Directions — Copy out the entries word for word, leaving images aside.

Record excerpts —
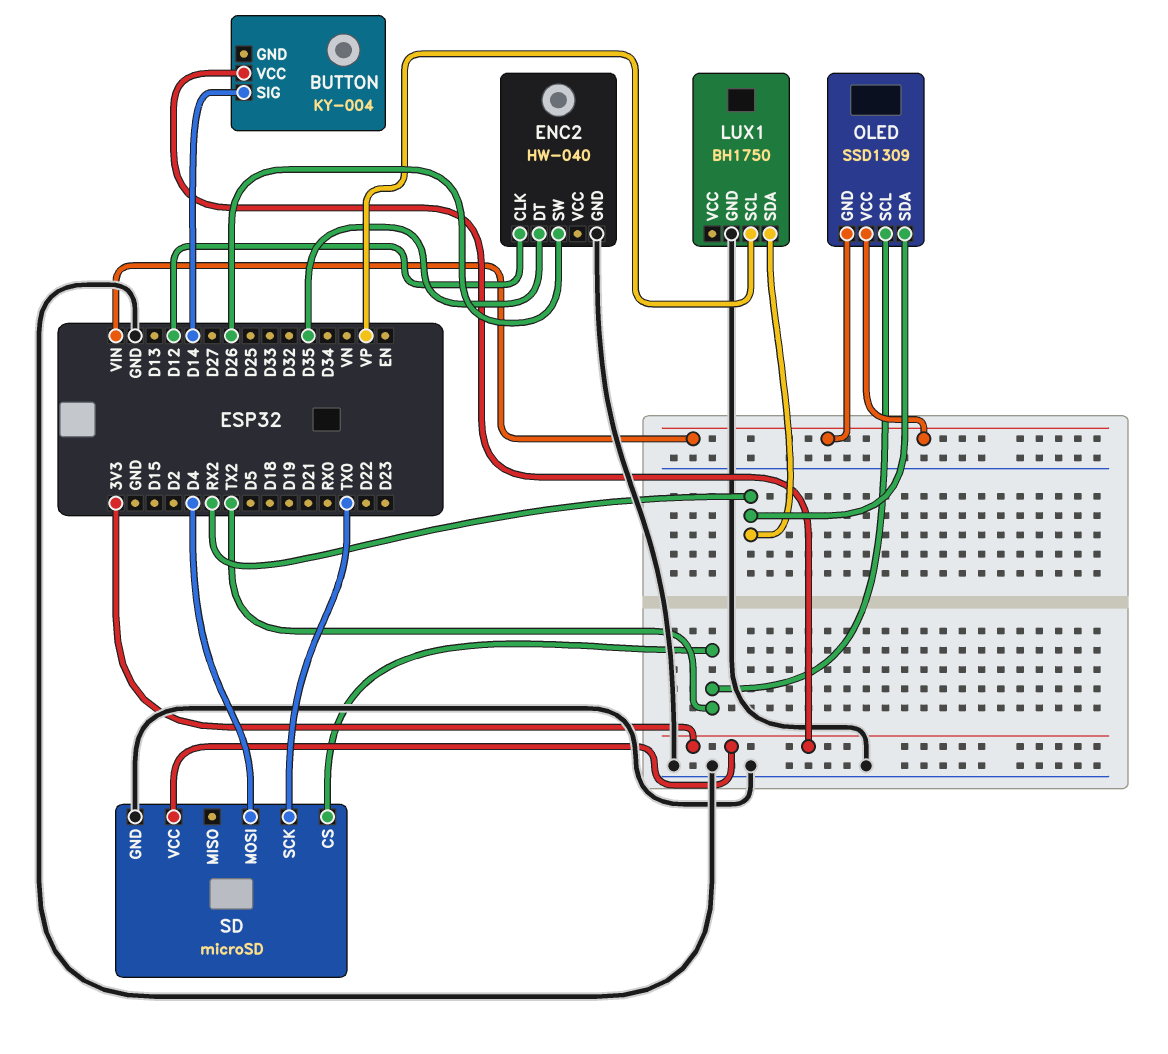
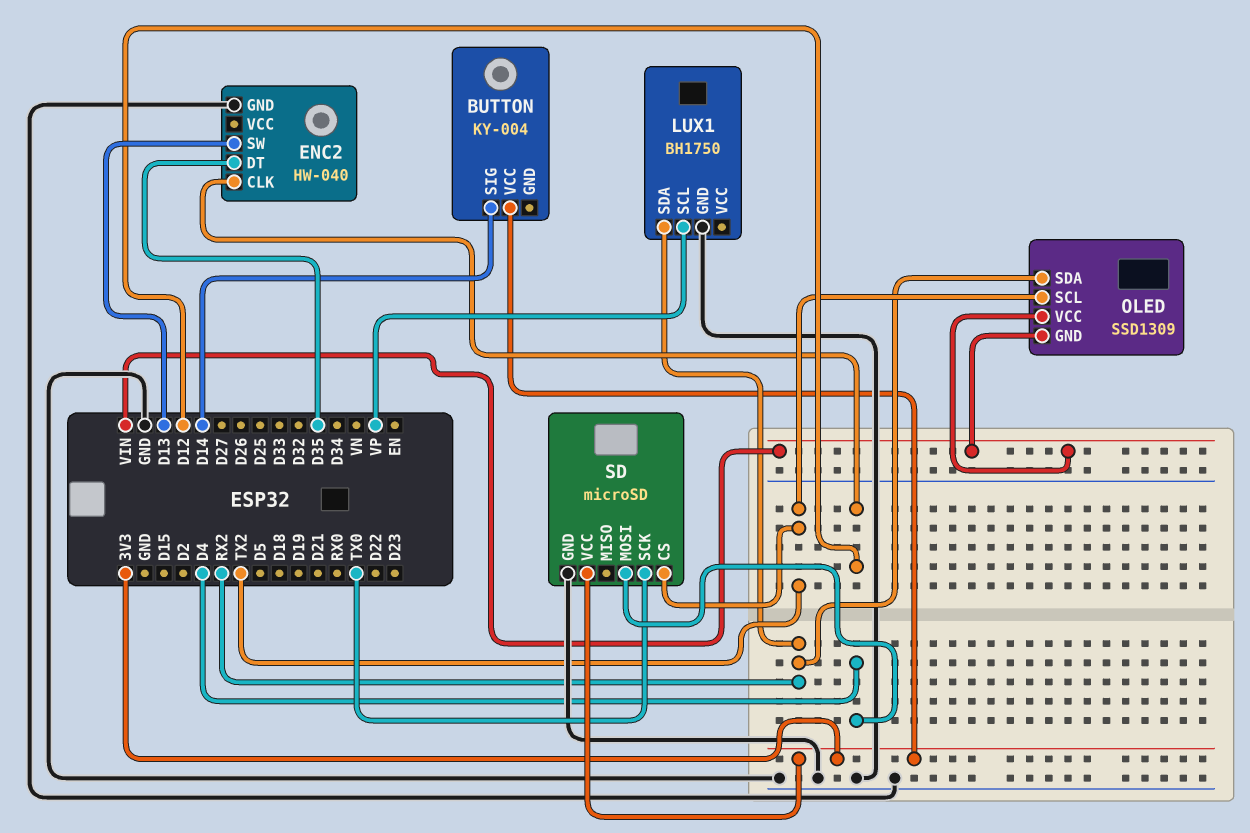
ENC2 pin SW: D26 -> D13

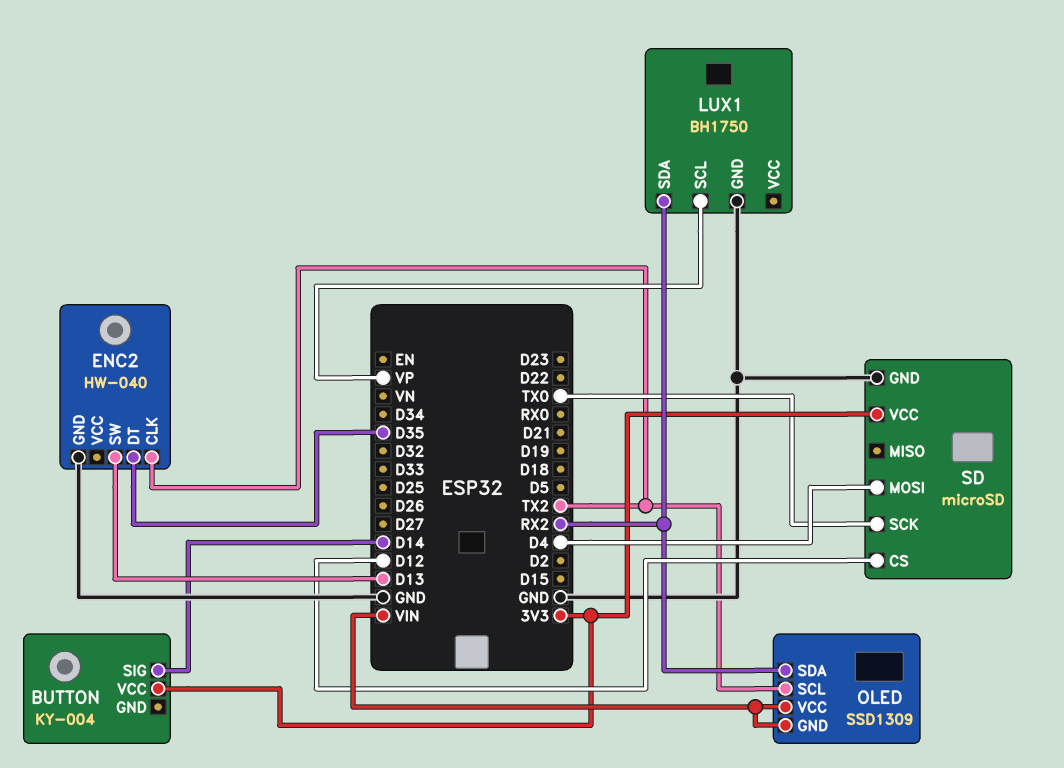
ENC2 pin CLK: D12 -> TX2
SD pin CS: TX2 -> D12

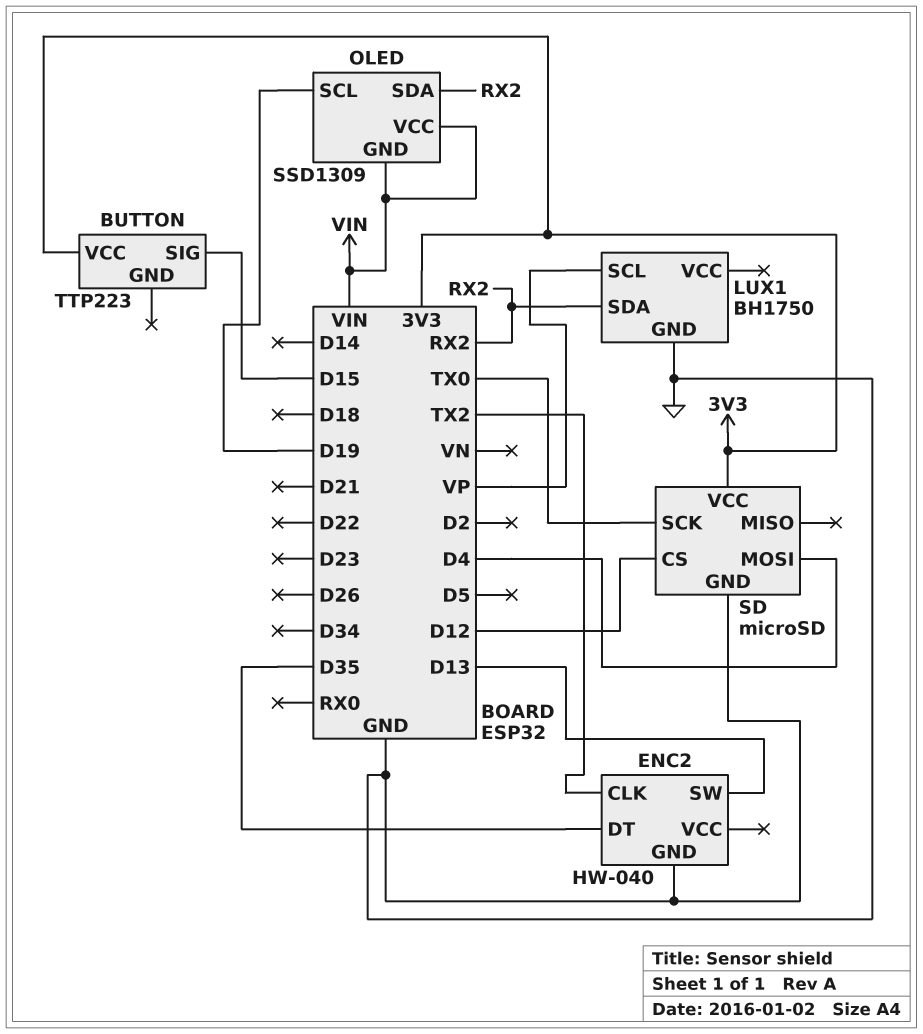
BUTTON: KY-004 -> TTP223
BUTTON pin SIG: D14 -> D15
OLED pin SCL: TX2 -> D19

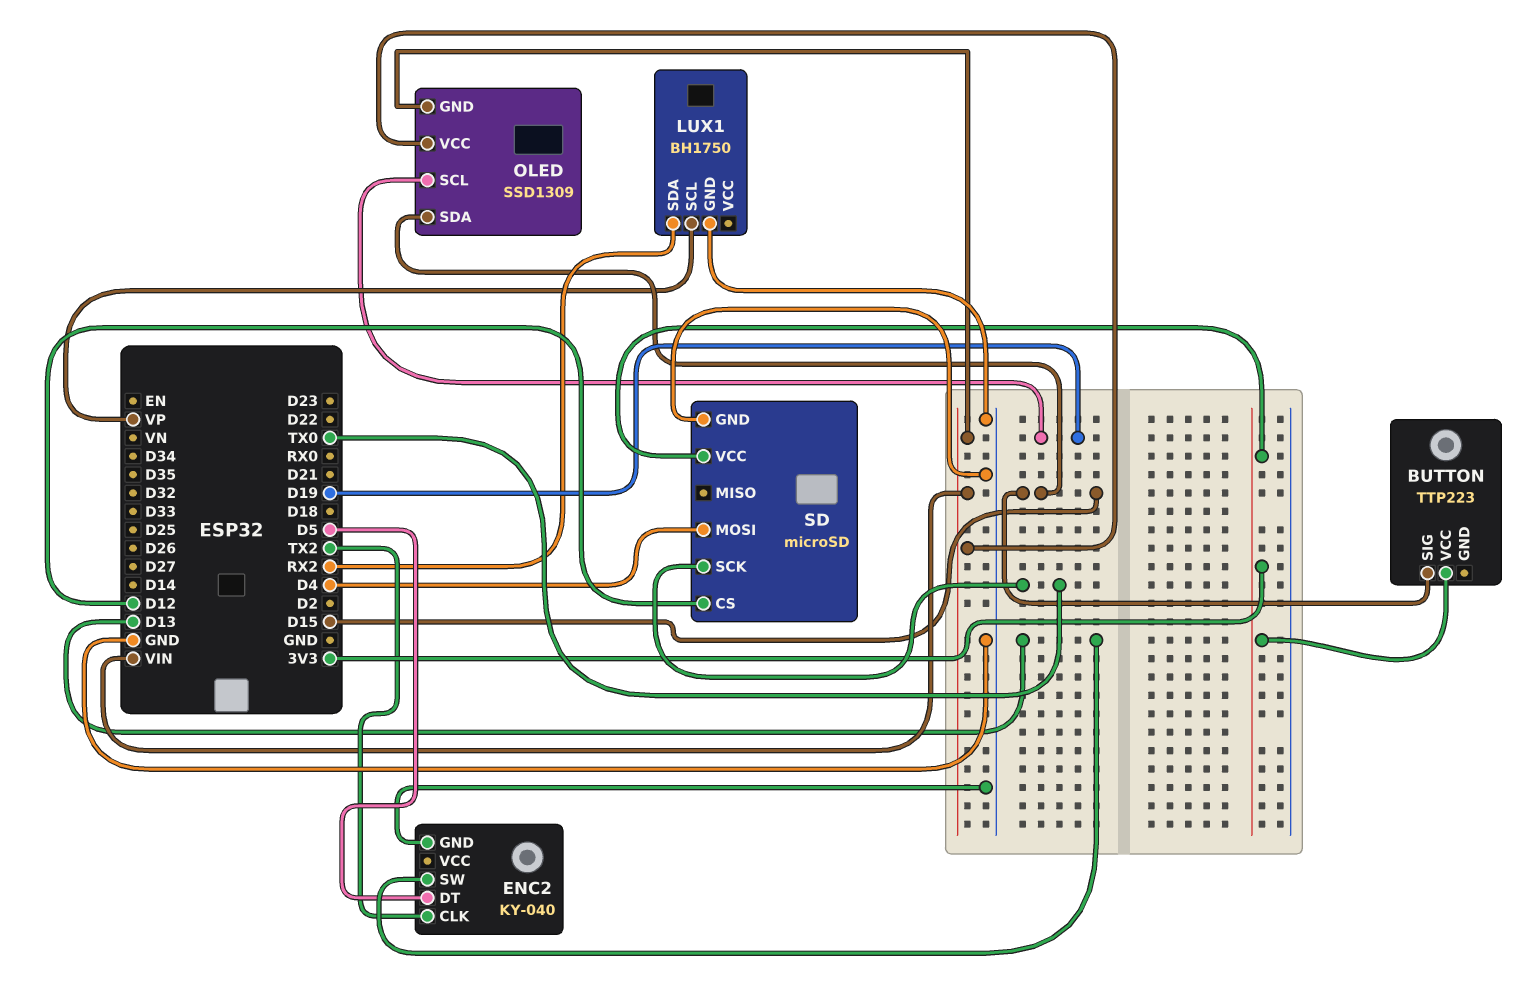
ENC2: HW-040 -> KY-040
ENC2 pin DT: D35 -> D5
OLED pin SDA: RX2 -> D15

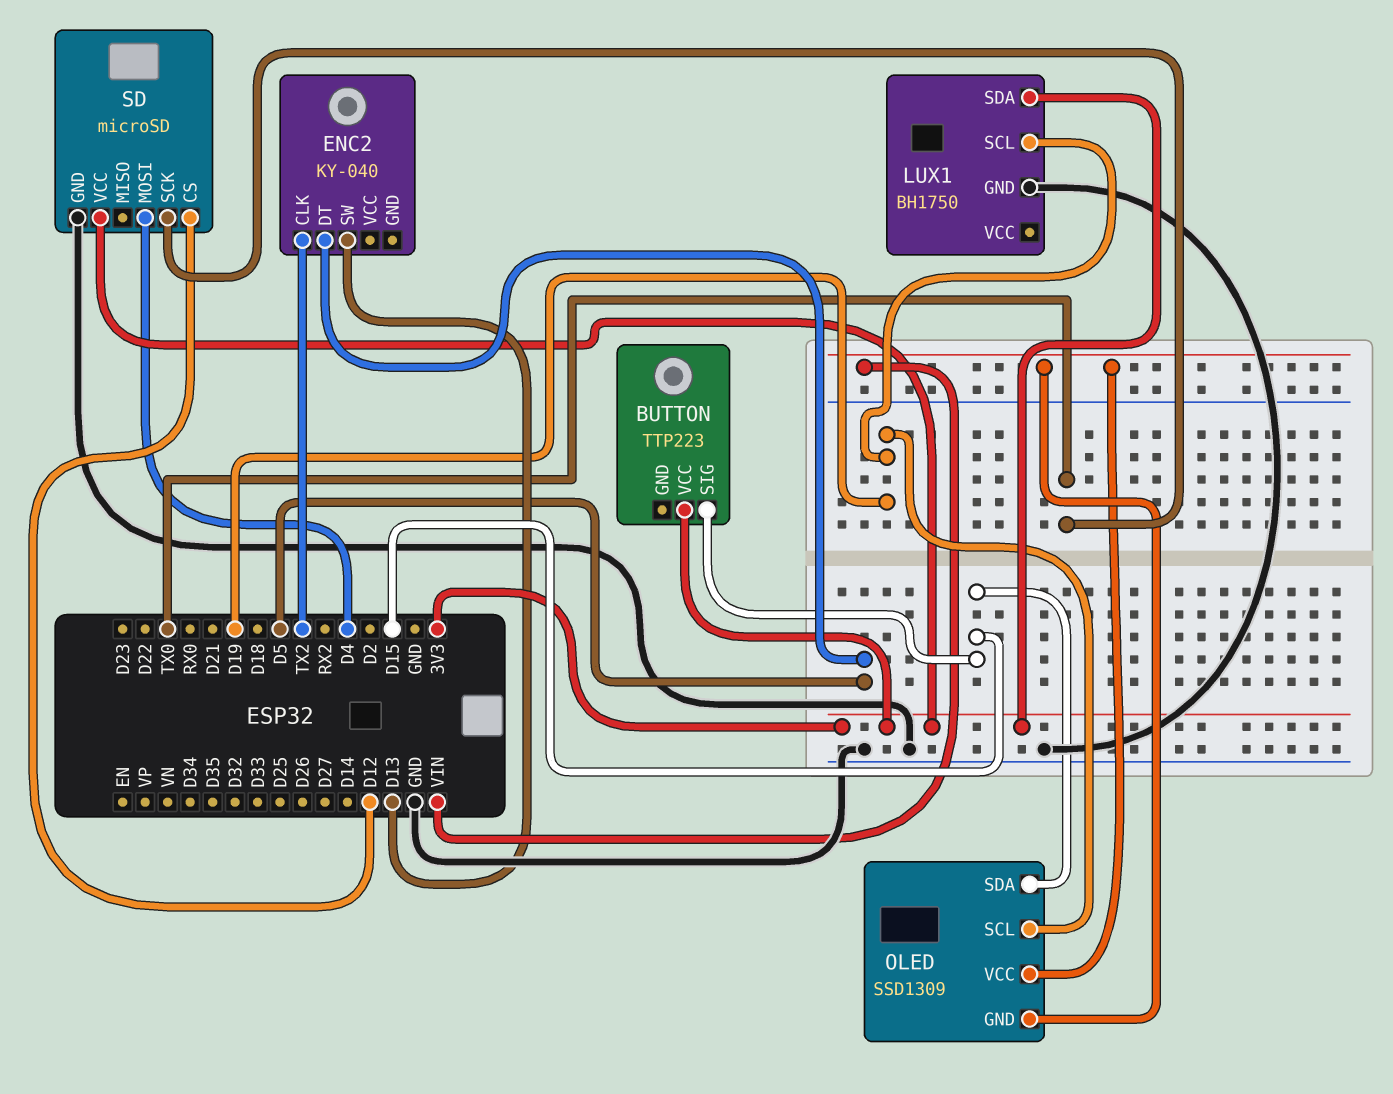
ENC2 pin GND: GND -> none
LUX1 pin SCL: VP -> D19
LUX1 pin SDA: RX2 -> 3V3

Answer box —
ENC2 pin SW: D26 -> D13

ENC2 pin CLK: D12 -> TX2
SD pin CS: TX2 -> D12

BUTTON: KY-004 -> TTP223
BUTTON pin SIG: D14 -> D15
OLED pin SCL: TX2 -> D19

ENC2: HW-040 -> KY-040
ENC2 pin DT: D35 -> D5
OLED pin SDA: RX2 -> D15

ENC2 pin GND: GND -> none
LUX1 pin SCL: VP -> D19
LUX1 pin SDA: RX2 -> 3V3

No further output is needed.